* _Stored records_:
[Start of section]

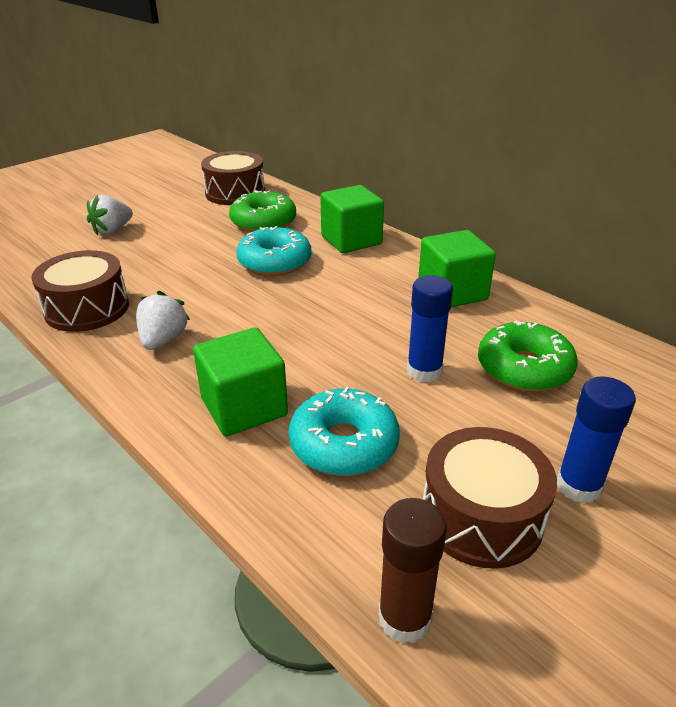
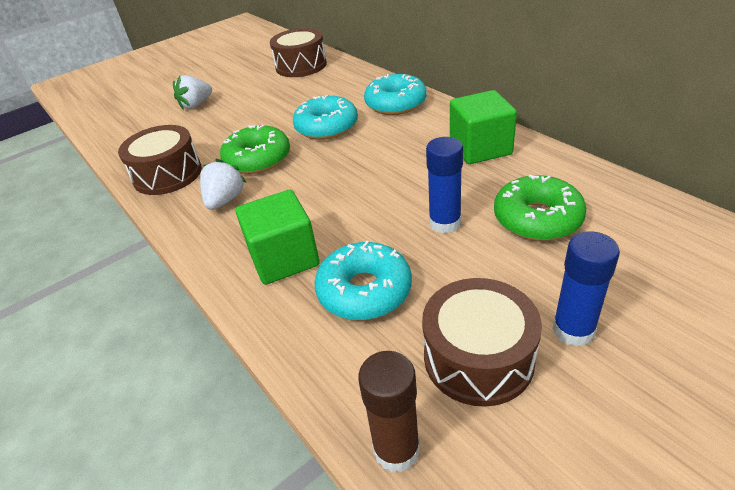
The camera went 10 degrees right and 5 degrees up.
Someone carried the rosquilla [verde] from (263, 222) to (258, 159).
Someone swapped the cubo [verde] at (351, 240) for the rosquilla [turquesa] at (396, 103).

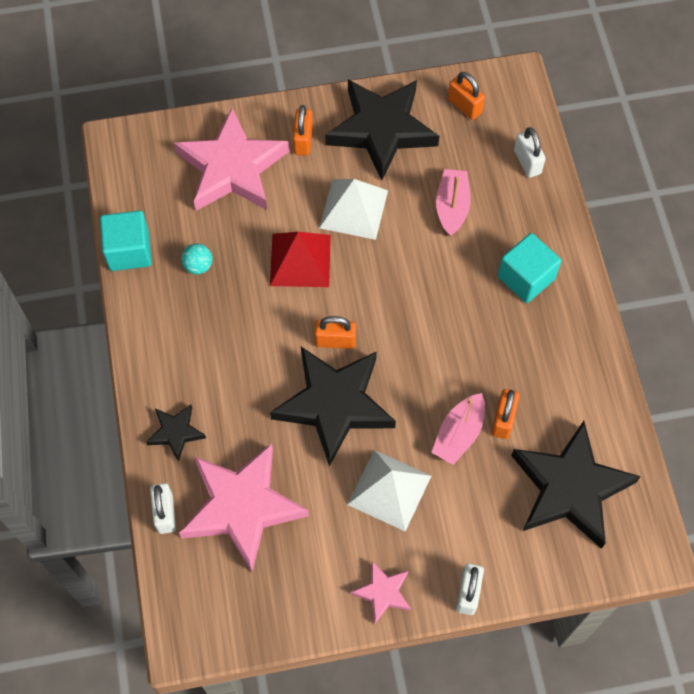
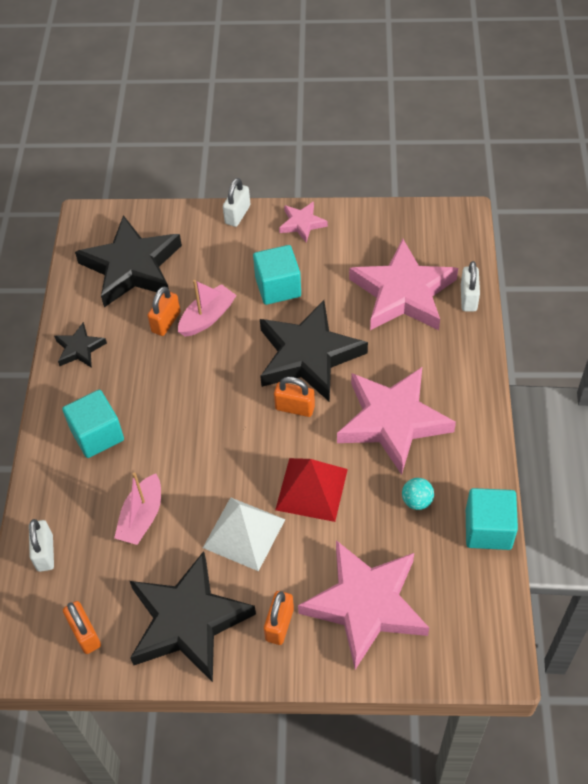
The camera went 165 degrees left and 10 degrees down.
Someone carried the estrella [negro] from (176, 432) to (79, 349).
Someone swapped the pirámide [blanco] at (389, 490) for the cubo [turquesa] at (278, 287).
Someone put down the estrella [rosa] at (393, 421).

[End of section]

* _Problem to work on_: Give all entries again verbatim, without any images.

* _Task result_:
The camera went 10 degrees right and 5 degrees up.
Someone carried the rosquilla [verde] from (263, 222) to (258, 159).
Someone swapped the cubo [verde] at (351, 240) for the rosquilla [turquesa] at (396, 103).

The camera went 165 degrees left and 10 degrees down.
Someone carried the estrella [negro] from (176, 432) to (79, 349).
Someone swapped the pirámide [blanco] at (389, 490) for the cubo [turquesa] at (278, 287).
Someone put down the estrella [rosa] at (393, 421).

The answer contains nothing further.